Provided data:
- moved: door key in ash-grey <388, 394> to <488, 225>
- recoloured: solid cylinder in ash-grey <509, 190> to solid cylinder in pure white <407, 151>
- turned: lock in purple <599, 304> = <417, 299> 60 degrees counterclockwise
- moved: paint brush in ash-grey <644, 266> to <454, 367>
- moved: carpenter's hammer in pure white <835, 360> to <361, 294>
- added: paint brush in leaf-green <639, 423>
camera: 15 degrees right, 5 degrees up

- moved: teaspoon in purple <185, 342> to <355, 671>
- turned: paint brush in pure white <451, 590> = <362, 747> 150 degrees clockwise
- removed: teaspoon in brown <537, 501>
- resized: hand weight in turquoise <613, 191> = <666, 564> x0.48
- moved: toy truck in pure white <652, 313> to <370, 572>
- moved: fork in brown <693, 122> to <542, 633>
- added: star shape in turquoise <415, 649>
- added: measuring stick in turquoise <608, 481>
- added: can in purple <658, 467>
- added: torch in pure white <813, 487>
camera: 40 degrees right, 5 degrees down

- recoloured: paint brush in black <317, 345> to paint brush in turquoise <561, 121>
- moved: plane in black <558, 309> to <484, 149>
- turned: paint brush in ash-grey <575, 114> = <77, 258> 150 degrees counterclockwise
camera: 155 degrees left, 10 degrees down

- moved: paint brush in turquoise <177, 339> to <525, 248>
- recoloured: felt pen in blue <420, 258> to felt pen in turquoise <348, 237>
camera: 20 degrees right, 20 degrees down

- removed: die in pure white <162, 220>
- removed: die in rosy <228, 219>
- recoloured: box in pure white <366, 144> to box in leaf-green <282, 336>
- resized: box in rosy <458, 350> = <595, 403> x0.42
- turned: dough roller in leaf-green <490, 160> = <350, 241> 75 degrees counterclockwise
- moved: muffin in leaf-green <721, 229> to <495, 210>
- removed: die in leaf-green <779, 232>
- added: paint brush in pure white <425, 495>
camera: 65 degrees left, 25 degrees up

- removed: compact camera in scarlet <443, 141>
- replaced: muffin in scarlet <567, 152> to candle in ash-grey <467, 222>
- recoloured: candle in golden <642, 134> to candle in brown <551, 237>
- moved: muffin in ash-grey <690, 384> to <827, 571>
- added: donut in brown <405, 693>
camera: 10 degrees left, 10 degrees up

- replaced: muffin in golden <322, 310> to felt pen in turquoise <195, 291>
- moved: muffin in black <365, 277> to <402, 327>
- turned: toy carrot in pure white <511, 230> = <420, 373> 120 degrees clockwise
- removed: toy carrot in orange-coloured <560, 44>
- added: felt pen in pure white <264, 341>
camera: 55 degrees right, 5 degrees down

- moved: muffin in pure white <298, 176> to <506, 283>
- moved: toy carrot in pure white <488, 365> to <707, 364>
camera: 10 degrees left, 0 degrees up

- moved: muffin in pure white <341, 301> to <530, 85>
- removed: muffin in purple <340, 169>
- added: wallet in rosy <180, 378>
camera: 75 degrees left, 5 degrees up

Aim of the exercise:
Please output the lines of the listing above that fall in the stretch from the one with "- moved: carpenter's" through the one with "- added: paint brush in leaf-green <639, 423>", exactly and only those.

Written answer:
- moved: carpenter's hammer in pure white <835, 360> to <361, 294>
- added: paint brush in leaf-green <639, 423>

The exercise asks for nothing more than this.